**Problem details:** The line holding "C201: 68uF (AGND, VEXT) -> 68uF (AGND, BAT)" and every line after it through the end of the entries below: retype these exactly and nothing more.

**Dataset:**
******************************

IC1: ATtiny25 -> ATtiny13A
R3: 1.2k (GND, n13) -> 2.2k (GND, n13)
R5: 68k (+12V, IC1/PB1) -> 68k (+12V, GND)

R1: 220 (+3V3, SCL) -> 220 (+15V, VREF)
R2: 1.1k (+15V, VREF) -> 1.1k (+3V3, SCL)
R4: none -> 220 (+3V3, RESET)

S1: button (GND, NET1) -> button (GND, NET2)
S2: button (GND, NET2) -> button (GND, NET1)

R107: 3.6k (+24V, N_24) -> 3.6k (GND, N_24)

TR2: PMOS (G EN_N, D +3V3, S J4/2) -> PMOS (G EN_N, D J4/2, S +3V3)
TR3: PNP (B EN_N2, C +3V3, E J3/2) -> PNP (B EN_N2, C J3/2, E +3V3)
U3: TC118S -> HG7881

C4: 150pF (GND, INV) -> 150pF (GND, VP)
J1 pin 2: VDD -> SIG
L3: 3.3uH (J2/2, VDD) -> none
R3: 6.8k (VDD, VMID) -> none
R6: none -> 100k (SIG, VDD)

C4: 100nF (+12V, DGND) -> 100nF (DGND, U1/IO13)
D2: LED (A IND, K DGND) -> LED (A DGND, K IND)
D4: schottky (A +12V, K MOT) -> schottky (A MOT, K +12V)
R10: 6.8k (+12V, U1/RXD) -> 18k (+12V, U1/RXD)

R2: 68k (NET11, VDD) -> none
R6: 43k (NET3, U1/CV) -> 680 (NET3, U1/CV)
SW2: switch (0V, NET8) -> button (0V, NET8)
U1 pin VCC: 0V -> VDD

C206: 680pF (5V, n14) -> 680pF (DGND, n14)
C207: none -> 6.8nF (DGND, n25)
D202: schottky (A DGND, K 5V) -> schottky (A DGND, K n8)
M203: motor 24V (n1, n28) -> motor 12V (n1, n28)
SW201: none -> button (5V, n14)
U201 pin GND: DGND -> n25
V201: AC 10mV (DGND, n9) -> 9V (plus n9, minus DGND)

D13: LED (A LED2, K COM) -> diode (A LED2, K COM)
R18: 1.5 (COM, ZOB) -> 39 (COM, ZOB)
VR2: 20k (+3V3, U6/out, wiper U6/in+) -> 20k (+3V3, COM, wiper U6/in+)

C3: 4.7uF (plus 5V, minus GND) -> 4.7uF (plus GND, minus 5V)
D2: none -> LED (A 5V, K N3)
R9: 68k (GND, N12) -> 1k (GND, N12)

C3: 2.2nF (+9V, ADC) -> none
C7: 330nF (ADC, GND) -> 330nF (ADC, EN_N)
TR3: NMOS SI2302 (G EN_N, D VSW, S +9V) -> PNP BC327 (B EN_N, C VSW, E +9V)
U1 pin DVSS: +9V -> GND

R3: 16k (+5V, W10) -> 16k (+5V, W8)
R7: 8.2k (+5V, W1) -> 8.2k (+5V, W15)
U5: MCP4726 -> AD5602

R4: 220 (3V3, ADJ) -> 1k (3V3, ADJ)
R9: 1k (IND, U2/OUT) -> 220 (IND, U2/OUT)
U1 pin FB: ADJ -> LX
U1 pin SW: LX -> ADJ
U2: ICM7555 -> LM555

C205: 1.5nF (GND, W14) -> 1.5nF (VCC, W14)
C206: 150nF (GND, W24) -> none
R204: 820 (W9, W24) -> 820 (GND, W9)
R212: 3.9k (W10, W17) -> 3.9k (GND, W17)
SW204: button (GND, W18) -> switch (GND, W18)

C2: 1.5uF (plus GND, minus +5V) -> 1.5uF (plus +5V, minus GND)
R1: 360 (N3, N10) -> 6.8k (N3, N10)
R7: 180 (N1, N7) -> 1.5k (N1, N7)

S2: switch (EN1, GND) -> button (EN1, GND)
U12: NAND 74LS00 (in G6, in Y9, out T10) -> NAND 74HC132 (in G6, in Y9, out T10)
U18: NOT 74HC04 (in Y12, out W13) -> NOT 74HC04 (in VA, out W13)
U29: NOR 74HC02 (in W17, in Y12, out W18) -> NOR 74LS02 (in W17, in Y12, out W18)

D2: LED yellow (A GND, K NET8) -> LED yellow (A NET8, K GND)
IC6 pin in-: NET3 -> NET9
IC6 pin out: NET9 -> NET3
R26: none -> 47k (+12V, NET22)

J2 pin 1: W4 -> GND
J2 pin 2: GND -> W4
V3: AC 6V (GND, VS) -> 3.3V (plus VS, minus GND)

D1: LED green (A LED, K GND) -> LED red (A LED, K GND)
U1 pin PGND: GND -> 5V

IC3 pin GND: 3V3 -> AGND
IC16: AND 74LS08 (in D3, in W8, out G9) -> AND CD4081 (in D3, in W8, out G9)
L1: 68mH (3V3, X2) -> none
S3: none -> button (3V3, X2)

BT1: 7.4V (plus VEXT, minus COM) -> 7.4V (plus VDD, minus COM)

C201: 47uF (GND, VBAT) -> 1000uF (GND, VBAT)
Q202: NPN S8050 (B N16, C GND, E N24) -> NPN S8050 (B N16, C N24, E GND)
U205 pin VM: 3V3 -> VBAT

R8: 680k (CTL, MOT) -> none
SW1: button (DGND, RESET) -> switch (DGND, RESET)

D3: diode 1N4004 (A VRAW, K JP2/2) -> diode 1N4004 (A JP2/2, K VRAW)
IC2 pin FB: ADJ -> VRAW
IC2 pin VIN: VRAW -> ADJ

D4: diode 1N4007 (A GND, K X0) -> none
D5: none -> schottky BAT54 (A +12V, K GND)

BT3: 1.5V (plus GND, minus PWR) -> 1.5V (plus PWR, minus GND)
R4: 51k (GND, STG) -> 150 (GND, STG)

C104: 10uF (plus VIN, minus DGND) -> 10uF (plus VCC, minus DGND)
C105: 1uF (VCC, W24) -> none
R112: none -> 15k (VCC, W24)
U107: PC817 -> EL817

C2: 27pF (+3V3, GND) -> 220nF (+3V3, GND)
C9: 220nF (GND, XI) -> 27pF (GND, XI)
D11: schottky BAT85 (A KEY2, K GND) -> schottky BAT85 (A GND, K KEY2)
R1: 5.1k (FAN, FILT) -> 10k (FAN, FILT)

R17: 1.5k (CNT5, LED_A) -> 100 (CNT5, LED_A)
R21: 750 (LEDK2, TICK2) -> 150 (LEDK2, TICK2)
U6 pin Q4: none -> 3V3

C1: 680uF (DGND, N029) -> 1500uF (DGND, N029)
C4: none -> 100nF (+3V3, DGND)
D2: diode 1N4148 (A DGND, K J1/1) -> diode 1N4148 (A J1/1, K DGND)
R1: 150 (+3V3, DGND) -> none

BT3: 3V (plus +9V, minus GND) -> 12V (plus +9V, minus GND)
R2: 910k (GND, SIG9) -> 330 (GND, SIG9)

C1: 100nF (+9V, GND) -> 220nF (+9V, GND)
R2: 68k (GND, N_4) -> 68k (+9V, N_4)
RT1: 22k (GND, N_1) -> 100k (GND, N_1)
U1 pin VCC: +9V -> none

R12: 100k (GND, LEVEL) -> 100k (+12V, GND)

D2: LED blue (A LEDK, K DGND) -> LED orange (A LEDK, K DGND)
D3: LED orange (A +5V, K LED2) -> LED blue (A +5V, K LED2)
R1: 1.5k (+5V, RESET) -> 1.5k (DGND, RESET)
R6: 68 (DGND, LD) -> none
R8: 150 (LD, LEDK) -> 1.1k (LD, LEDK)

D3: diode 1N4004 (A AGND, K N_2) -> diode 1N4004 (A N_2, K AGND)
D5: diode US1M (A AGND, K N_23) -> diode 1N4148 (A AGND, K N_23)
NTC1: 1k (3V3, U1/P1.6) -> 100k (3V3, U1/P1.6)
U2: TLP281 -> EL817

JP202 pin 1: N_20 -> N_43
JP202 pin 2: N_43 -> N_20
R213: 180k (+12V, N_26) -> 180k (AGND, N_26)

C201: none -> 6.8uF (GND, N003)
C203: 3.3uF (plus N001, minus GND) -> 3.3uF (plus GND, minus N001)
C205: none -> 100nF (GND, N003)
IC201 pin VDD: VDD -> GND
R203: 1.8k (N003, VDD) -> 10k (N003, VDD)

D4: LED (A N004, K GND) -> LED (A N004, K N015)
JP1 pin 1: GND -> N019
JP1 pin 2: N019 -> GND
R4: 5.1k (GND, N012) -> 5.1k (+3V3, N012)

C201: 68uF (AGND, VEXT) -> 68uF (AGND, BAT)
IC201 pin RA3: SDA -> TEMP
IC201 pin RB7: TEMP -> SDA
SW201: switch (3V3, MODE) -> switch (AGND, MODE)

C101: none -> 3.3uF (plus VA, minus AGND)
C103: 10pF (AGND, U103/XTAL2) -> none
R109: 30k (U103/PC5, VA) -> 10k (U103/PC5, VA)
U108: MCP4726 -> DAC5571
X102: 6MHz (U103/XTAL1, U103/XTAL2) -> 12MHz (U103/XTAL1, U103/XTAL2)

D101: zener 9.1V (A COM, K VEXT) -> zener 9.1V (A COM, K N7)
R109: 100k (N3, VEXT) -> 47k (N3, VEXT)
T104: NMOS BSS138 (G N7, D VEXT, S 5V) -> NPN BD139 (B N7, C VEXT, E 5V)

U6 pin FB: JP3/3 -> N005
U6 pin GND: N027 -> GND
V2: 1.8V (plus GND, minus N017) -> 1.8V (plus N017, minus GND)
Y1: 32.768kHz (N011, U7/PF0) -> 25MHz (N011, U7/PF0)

******************************

**Your response:**
C201: 68uF (AGND, VEXT) -> 68uF (AGND, BAT)
IC201 pin RA3: SDA -> TEMP
IC201 pin RB7: TEMP -> SDA
SW201: switch (3V3, MODE) -> switch (AGND, MODE)

C101: none -> 3.3uF (plus VA, minus AGND)
C103: 10pF (AGND, U103/XTAL2) -> none
R109: 30k (U103/PC5, VA) -> 10k (U103/PC5, VA)
U108: MCP4726 -> DAC5571
X102: 6MHz (U103/XTAL1, U103/XTAL2) -> 12MHz (U103/XTAL1, U103/XTAL2)

D101: zener 9.1V (A COM, K VEXT) -> zener 9.1V (A COM, K N7)
R109: 100k (N3, VEXT) -> 47k (N3, VEXT)
T104: NMOS BSS138 (G N7, D VEXT, S 5V) -> NPN BD139 (B N7, C VEXT, E 5V)

U6 pin FB: JP3/3 -> N005
U6 pin GND: N027 -> GND
V2: 1.8V (plus GND, minus N017) -> 1.8V (plus N017, minus GND)
Y1: 32.768kHz (N011, U7/PF0) -> 25MHz (N011, U7/PF0)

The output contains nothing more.